- **GOAL OF THE EXERCISE**
Records follow. Copy every line with "MISO".

- **EXERCISE DATA**
# # # #

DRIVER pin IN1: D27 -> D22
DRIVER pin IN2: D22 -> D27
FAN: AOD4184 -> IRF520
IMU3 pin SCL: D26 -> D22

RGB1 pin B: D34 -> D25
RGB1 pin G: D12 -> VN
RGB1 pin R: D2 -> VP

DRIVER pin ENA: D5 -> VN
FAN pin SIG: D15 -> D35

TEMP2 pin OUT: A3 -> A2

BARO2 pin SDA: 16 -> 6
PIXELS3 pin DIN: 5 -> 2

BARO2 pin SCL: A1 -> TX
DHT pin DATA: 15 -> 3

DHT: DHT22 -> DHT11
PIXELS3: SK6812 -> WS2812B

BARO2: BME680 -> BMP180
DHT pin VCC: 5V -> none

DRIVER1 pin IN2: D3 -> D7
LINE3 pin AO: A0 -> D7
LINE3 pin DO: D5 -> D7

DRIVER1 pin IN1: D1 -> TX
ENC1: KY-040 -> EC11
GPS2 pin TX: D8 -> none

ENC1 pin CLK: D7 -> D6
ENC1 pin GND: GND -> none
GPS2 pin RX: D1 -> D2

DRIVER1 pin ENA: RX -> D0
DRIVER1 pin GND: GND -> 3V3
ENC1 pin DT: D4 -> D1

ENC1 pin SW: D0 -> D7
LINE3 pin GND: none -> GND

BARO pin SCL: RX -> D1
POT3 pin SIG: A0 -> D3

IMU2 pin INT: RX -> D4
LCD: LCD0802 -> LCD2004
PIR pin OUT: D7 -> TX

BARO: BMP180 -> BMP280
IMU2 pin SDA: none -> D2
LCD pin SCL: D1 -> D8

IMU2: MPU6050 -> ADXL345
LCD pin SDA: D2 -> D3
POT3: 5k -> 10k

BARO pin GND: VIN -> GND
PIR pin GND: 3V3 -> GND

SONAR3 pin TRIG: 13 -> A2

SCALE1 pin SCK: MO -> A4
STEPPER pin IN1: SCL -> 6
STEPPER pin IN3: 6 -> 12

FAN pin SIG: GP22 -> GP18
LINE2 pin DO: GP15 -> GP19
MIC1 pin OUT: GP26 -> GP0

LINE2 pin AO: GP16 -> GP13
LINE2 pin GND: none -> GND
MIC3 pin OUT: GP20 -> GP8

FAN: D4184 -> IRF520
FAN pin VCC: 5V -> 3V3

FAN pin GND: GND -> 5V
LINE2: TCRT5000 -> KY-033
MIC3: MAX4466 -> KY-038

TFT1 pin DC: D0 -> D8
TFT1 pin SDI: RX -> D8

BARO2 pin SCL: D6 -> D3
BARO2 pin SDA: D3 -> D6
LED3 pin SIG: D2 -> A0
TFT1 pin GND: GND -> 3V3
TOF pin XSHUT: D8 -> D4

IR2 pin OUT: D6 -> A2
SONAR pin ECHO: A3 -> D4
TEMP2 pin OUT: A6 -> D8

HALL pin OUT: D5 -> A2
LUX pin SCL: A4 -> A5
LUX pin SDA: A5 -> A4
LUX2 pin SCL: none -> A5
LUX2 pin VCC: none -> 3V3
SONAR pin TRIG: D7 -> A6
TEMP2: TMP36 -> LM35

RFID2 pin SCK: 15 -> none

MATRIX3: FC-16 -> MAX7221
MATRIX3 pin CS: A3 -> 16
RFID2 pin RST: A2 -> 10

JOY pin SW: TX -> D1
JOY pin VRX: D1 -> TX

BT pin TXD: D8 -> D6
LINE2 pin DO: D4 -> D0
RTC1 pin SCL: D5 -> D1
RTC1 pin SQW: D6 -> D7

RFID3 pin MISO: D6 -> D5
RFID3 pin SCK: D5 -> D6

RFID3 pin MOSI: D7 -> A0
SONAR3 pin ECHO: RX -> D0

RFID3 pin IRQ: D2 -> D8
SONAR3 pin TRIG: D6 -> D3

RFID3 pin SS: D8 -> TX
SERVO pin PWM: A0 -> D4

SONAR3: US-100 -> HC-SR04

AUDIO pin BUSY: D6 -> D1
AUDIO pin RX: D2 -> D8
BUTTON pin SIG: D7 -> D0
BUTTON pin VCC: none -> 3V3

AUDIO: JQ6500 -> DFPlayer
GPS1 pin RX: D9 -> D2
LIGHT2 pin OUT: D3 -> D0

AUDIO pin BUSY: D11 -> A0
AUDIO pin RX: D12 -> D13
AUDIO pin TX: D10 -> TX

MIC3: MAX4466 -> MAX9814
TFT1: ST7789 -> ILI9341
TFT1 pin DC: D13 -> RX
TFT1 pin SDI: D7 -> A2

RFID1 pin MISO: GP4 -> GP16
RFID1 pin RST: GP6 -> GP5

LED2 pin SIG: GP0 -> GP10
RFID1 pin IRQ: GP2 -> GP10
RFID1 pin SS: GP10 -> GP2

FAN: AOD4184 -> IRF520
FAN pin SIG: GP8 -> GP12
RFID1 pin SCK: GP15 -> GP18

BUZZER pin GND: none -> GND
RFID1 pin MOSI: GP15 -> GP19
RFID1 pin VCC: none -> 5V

# # # #

- **TASK OUTPUT**
RFID3 pin MISO: D6 -> D5
RFID1 pin MISO: GP4 -> GP16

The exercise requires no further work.